▶ Supplied entries:
━━━━━━━━━━━━━━━━━━━━

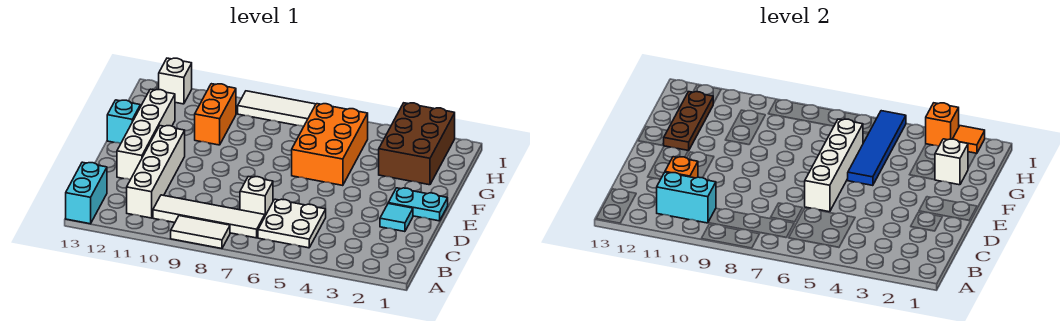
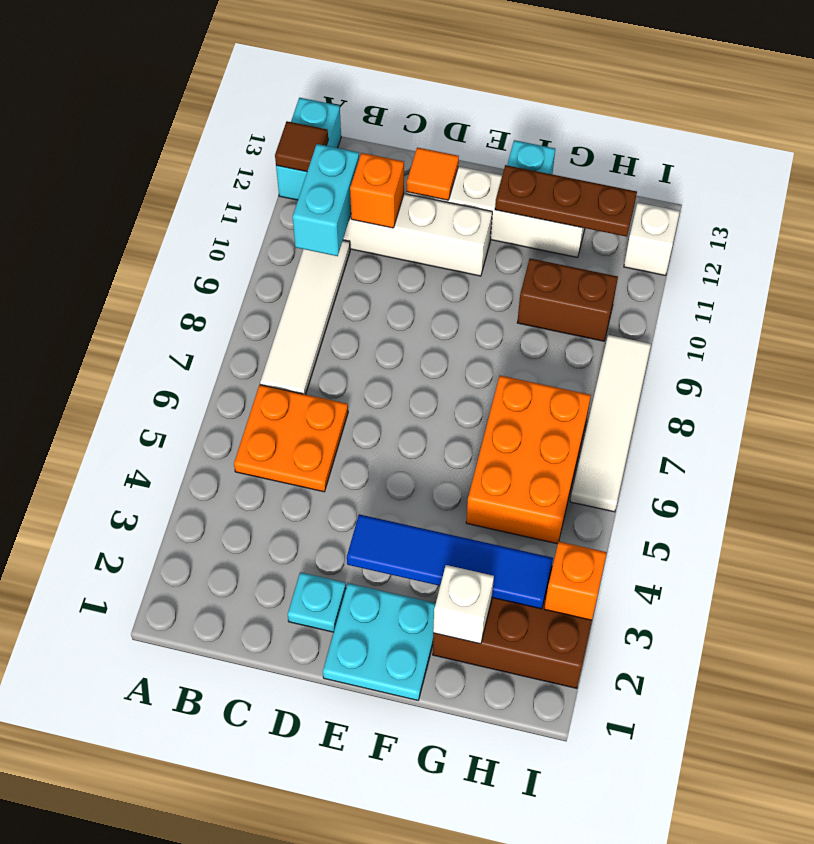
white tile A8:A9 level 1 -> none
none -> brown tile A12 level 2
cyan brick A13:B13 level 1 -> cyan brick A12:A13 level 1
white plate B5:C6 level 1 -> orange plate B5:C6 level 1
white brick C7 level 1 -> none
cyan tile D2 level 1 -> cyan plate D2 level 1
white brick D6:G6 level 2 -> none
cyan plate E1:E2 level 1 -> cyan plate E1:F2 level 1
orange brick F5:H6 level 1 -> orange brick G5:H7 level 1
blue tile F5:I5 level 2 -> blue tile E3:H3 level 2
orange brick G10:H10 level 1 -> brown brick G10:H10 level 1
orange tile I2 level 2 -> orange tile D12 level 2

━━━━━━━━━━━━━━━━━━━━

▶ What the task asks: Return every line shown above without changing a word, and skip the pictures.

▶ Expected answer:
white tile A8:A9 level 1 -> none
none -> brown tile A12 level 2
cyan brick A13:B13 level 1 -> cyan brick A12:A13 level 1
white plate B5:C6 level 1 -> orange plate B5:C6 level 1
white brick C7 level 1 -> none
cyan tile D2 level 1 -> cyan plate D2 level 1
white brick D6:G6 level 2 -> none
cyan plate E1:E2 level 1 -> cyan plate E1:F2 level 1
orange brick F5:H6 level 1 -> orange brick G5:H7 level 1
blue tile F5:I5 level 2 -> blue tile E3:H3 level 2
orange brick G10:H10 level 1 -> brown brick G10:H10 level 1
orange tile I2 level 2 -> orange tile D12 level 2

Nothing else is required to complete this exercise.